PROBLEM STATEMENT: Read through the data and count the lines that contain the string "moved"; give only the result.

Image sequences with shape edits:
--- START ---
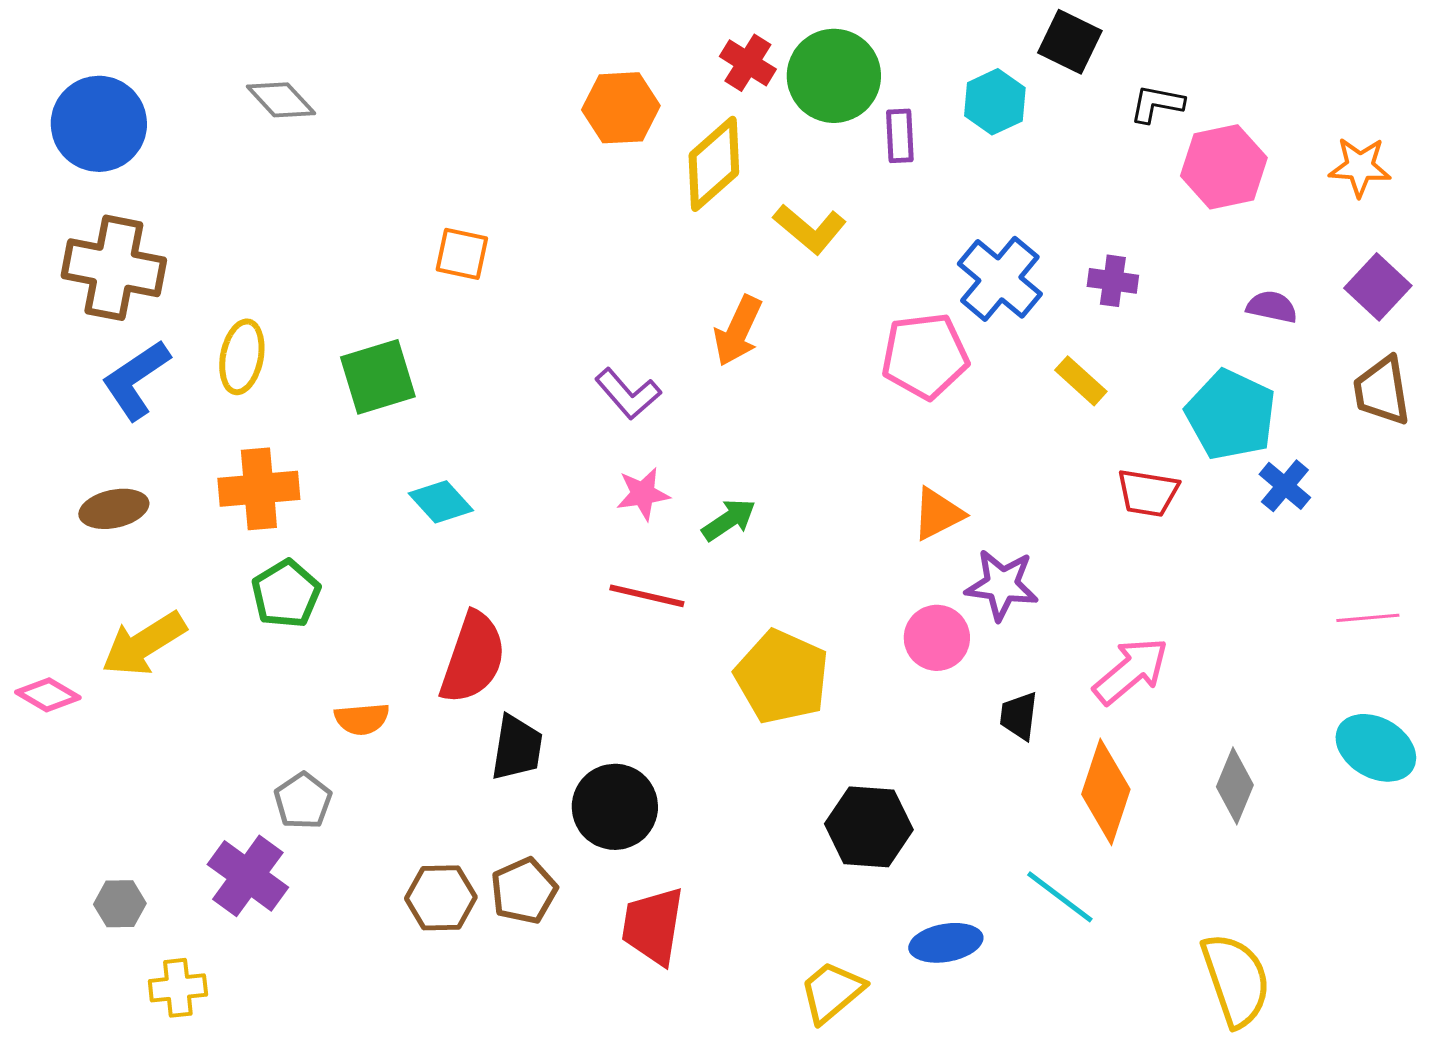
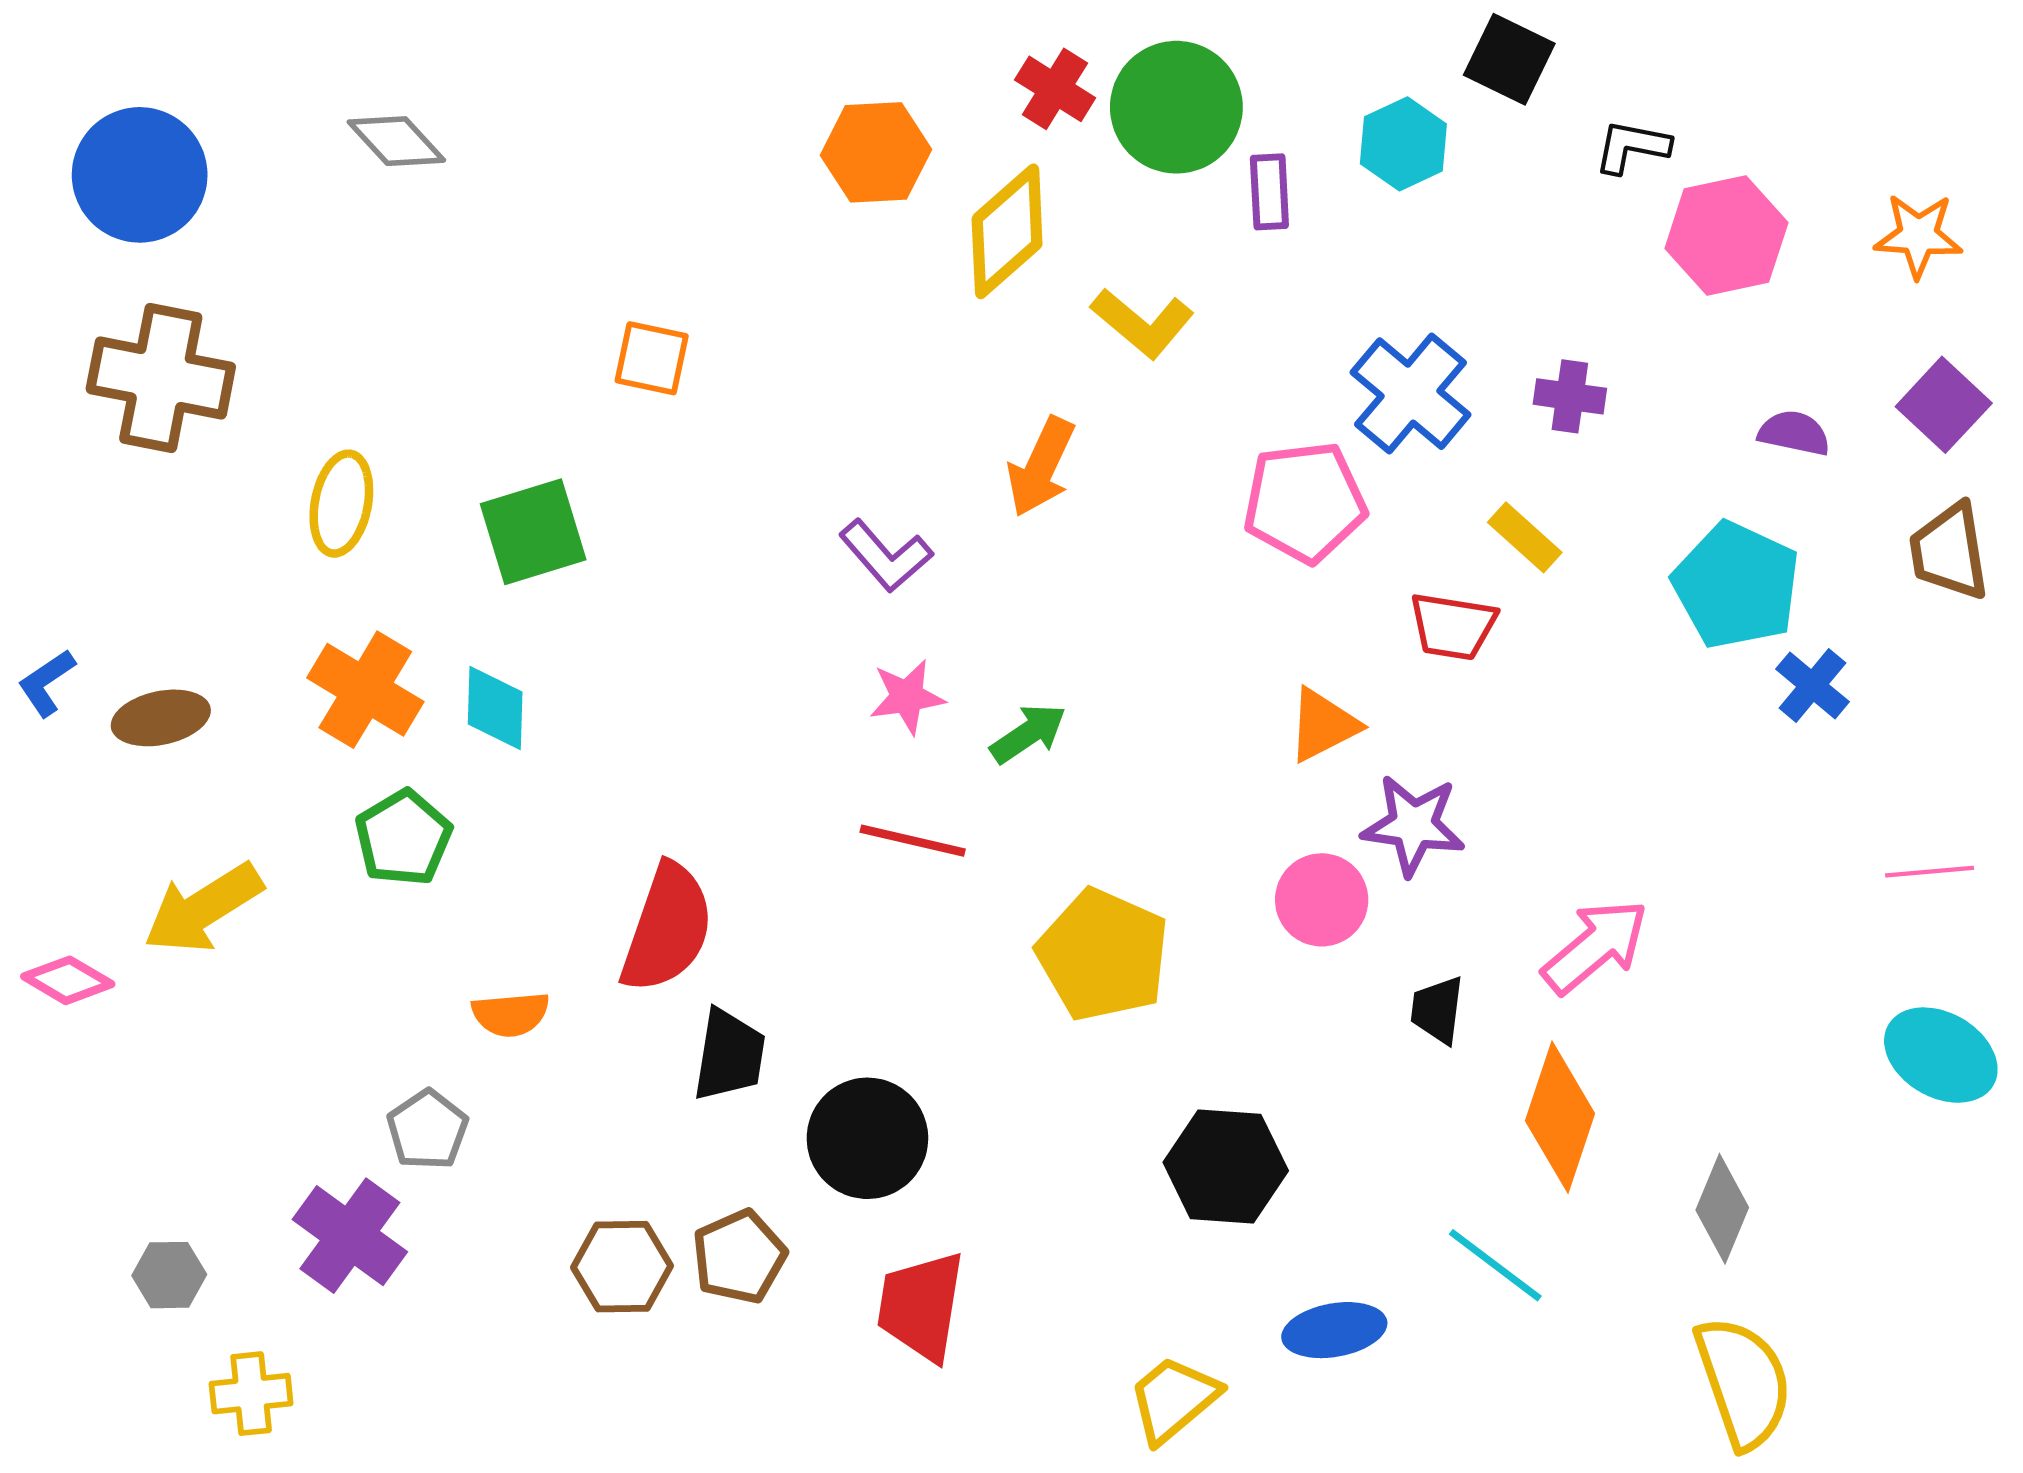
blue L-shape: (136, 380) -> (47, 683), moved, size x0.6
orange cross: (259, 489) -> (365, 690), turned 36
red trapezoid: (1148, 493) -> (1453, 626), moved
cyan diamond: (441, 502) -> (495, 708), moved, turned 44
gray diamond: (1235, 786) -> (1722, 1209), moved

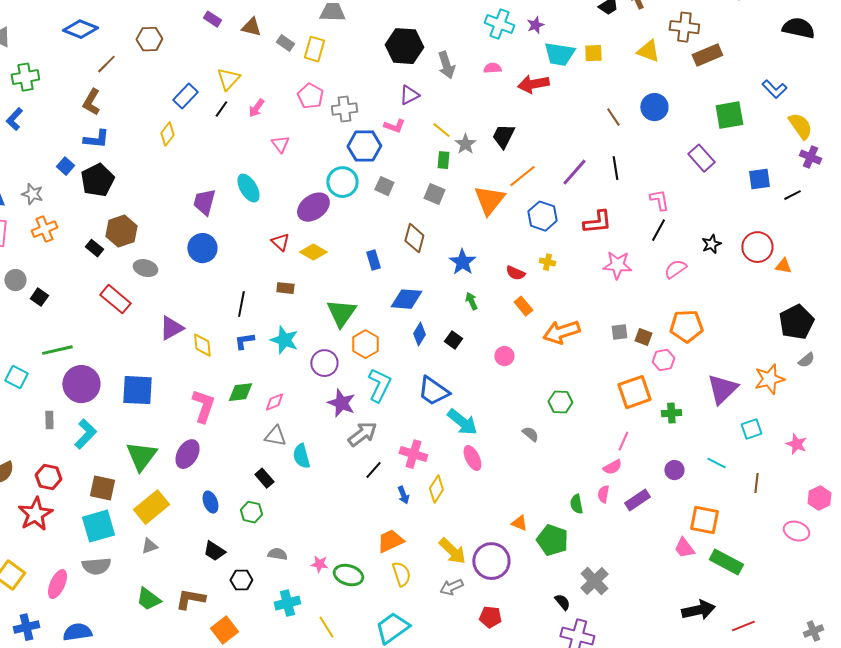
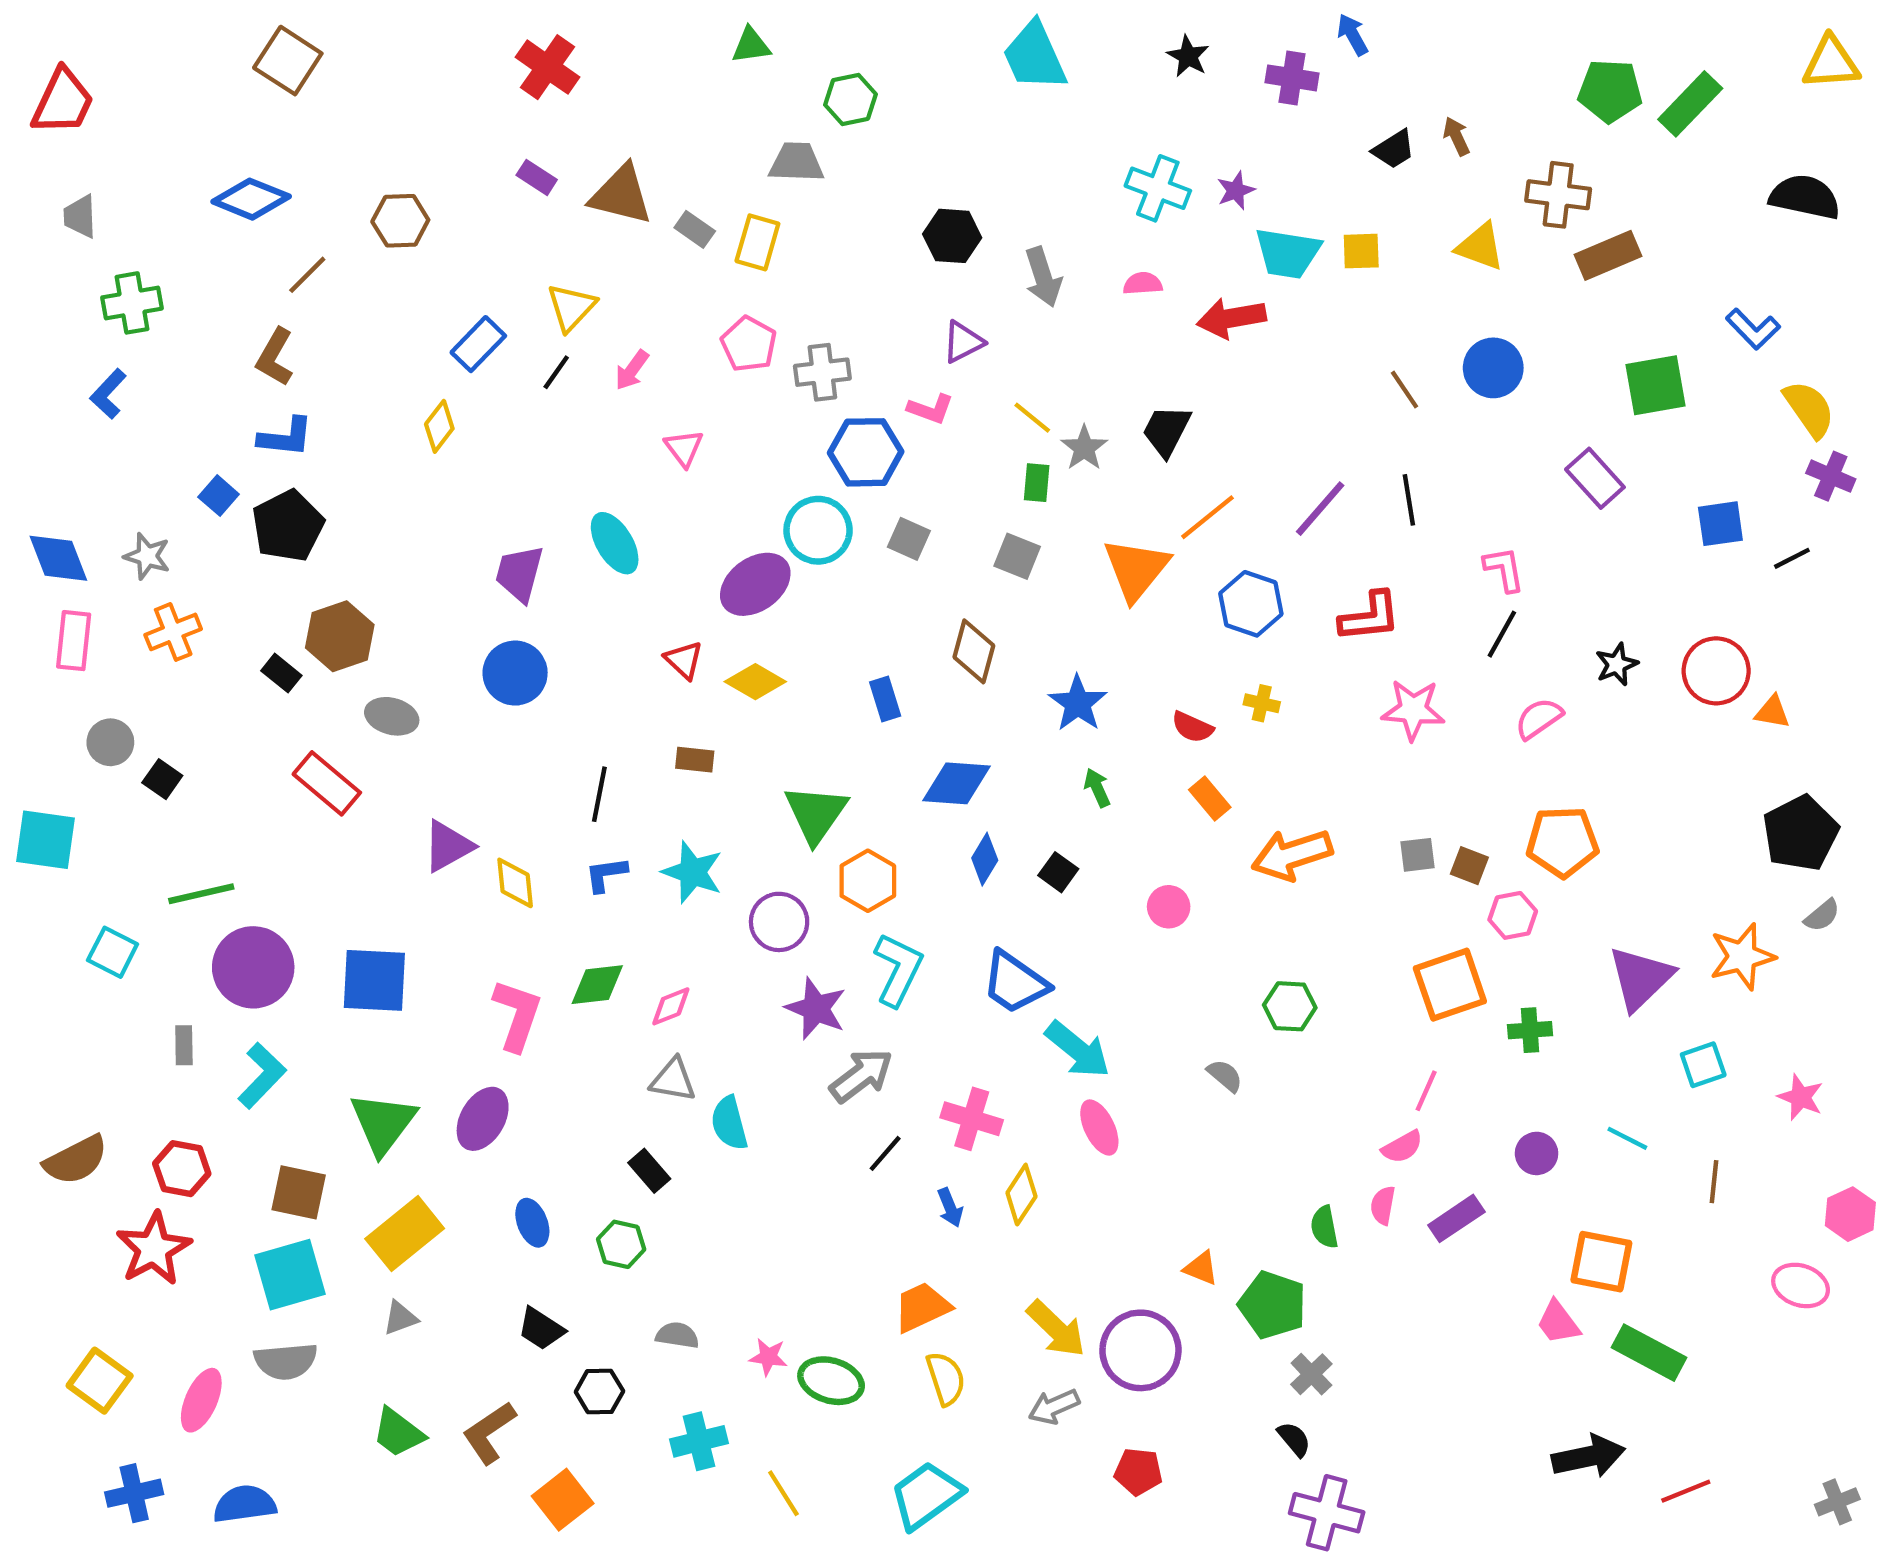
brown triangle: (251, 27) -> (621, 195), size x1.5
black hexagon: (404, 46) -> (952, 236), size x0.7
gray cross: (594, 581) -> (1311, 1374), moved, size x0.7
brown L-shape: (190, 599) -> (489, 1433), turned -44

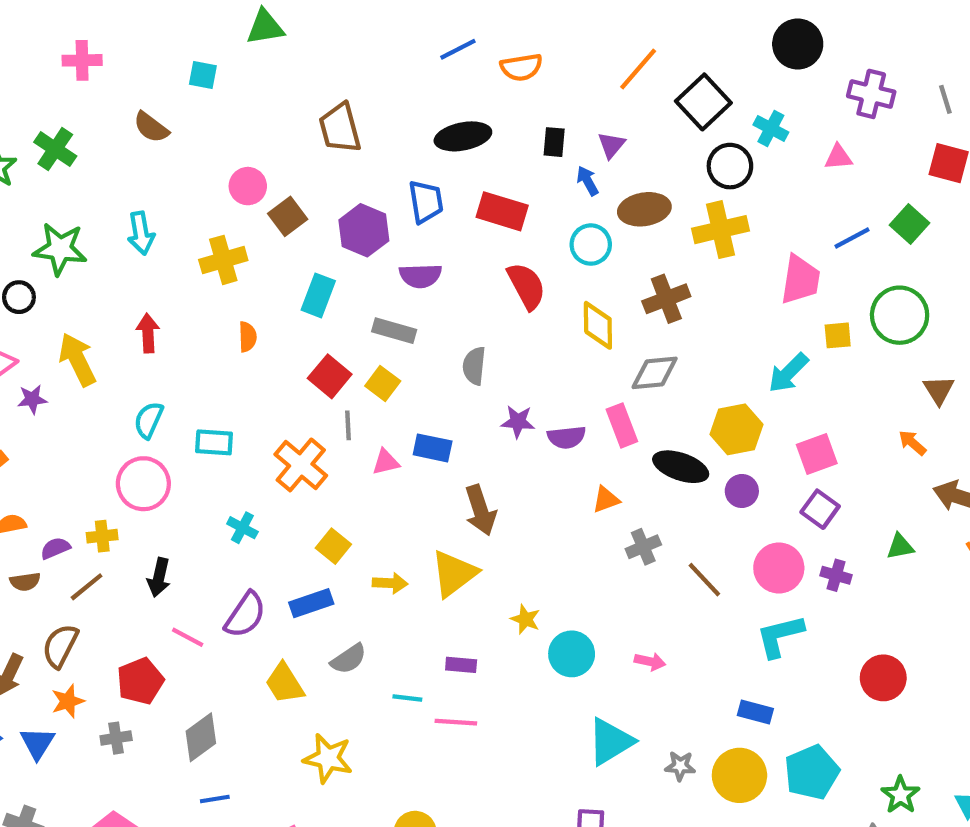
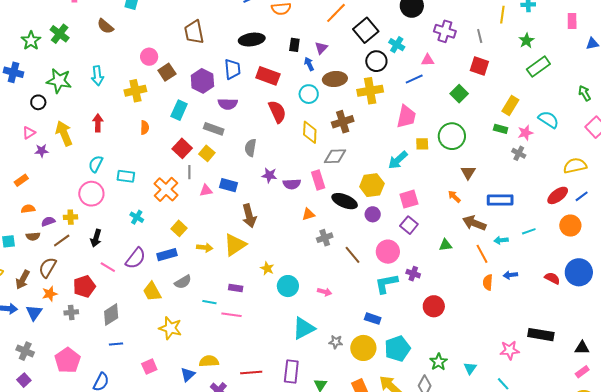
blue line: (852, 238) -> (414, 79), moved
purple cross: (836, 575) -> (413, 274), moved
--- END ---
COMPLETED EXERCISE: 7